━━━━━ Data provided ━━━━━
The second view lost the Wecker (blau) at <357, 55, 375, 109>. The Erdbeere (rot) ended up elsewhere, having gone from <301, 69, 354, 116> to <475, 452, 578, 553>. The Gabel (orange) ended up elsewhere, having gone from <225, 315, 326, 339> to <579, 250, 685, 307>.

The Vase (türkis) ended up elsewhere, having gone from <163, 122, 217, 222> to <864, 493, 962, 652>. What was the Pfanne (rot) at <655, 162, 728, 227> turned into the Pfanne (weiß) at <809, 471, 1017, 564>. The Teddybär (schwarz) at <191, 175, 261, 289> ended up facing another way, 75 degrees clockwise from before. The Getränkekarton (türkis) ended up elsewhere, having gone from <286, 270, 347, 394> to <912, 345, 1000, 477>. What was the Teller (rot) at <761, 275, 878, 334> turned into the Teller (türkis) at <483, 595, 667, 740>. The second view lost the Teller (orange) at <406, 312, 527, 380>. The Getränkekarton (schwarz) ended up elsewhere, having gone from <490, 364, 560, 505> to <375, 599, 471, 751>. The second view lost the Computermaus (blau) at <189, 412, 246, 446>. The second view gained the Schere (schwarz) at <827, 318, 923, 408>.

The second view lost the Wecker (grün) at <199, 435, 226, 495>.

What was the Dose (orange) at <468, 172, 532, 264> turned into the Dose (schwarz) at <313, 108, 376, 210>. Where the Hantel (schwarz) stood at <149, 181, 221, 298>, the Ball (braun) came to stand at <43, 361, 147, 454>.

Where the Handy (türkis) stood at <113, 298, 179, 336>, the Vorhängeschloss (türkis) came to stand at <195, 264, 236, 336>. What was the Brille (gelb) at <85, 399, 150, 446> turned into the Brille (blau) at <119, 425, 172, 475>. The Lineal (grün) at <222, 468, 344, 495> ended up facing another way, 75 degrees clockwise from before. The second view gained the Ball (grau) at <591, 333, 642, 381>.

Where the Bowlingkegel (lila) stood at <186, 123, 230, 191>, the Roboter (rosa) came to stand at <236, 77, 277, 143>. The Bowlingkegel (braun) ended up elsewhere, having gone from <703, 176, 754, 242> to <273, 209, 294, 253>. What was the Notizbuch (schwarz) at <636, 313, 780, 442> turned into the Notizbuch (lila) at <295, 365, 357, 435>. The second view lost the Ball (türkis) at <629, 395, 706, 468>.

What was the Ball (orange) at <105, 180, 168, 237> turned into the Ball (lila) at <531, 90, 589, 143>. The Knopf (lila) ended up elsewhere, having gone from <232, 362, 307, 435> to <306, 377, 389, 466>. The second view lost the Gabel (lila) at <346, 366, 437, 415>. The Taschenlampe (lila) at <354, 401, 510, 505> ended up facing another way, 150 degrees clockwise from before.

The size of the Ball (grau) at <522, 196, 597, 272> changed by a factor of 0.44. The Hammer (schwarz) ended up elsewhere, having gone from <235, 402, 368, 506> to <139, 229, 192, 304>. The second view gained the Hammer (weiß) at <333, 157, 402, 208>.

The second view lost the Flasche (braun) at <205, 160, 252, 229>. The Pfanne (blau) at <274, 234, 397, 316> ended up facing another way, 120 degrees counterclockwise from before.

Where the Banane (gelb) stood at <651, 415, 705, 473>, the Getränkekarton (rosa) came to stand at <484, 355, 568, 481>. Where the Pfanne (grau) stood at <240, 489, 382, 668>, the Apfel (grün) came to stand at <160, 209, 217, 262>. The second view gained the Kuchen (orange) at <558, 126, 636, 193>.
━━━━━
▸ Your goal: A word-for-word repetition of the listing above is required.

▸ Result:
The second view lost the Wecker (blau) at <357, 55, 375, 109>. The Erdbeere (rot) ended up elsewhere, having gone from <301, 69, 354, 116> to <475, 452, 578, 553>. The Gabel (orange) ended up elsewhere, having gone from <225, 315, 326, 339> to <579, 250, 685, 307>.

The Vase (türkis) ended up elsewhere, having gone from <163, 122, 217, 222> to <864, 493, 962, 652>. What was the Pfanne (rot) at <655, 162, 728, 227> turned into the Pfanne (weiß) at <809, 471, 1017, 564>. The Teddybär (schwarz) at <191, 175, 261, 289> ended up facing another way, 75 degrees clockwise from before. The Getränkekarton (türkis) ended up elsewhere, having gone from <286, 270, 347, 394> to <912, 345, 1000, 477>. What was the Teller (rot) at <761, 275, 878, 334> turned into the Teller (türkis) at <483, 595, 667, 740>. The second view lost the Teller (orange) at <406, 312, 527, 380>. The Getränkekarton (schwarz) ended up elsewhere, having gone from <490, 364, 560, 505> to <375, 599, 471, 751>. The second view lost the Computermaus (blau) at <189, 412, 246, 446>. The second view gained the Schere (schwarz) at <827, 318, 923, 408>.

The second view lost the Wecker (grün) at <199, 435, 226, 495>.

What was the Dose (orange) at <468, 172, 532, 264> turned into the Dose (schwarz) at <313, 108, 376, 210>. Where the Hantel (schwarz) stood at <149, 181, 221, 298>, the Ball (braun) came to stand at <43, 361, 147, 454>.

Where the Handy (türkis) stood at <113, 298, 179, 336>, the Vorhängeschloss (türkis) came to stand at <195, 264, 236, 336>. What was the Brille (gelb) at <85, 399, 150, 446> turned into the Brille (blau) at <119, 425, 172, 475>. The Lineal (grün) at <222, 468, 344, 495> ended up facing another way, 75 degrees clockwise from before. The second view gained the Ball (grau) at <591, 333, 642, 381>.

Where the Bowlingkegel (lila) stood at <186, 123, 230, 191>, the Roboter (rosa) came to stand at <236, 77, 277, 143>. The Bowlingkegel (braun) ended up elsewhere, having gone from <703, 176, 754, 242> to <273, 209, 294, 253>. What was the Notizbuch (schwarz) at <636, 313, 780, 442> turned into the Notizbuch (lila) at <295, 365, 357, 435>. The second view lost the Ball (türkis) at <629, 395, 706, 468>.

What was the Ball (orange) at <105, 180, 168, 237> turned into the Ball (lila) at <531, 90, 589, 143>. The Knopf (lila) ended up elsewhere, having gone from <232, 362, 307, 435> to <306, 377, 389, 466>. The second view lost the Gabel (lila) at <346, 366, 437, 415>. The Taschenlampe (lila) at <354, 401, 510, 505> ended up facing another way, 150 degrees clockwise from before.

The size of the Ball (grau) at <522, 196, 597, 272> changed by a factor of 0.44. The Hammer (schwarz) ended up elsewhere, having gone from <235, 402, 368, 506> to <139, 229, 192, 304>. The second view gained the Hammer (weiß) at <333, 157, 402, 208>.

The second view lost the Flasche (braun) at <205, 160, 252, 229>. The Pfanne (blau) at <274, 234, 397, 316> ended up facing another way, 120 degrees counterclockwise from before.

Where the Banane (gelb) stood at <651, 415, 705, 473>, the Getränkekarton (rosa) came to stand at <484, 355, 568, 481>. Where the Pfanne (grau) stood at <240, 489, 382, 668>, the Apfel (grün) came to stand at <160, 209, 217, 262>. The second view gained the Kuchen (orange) at <558, 126, 636, 193>.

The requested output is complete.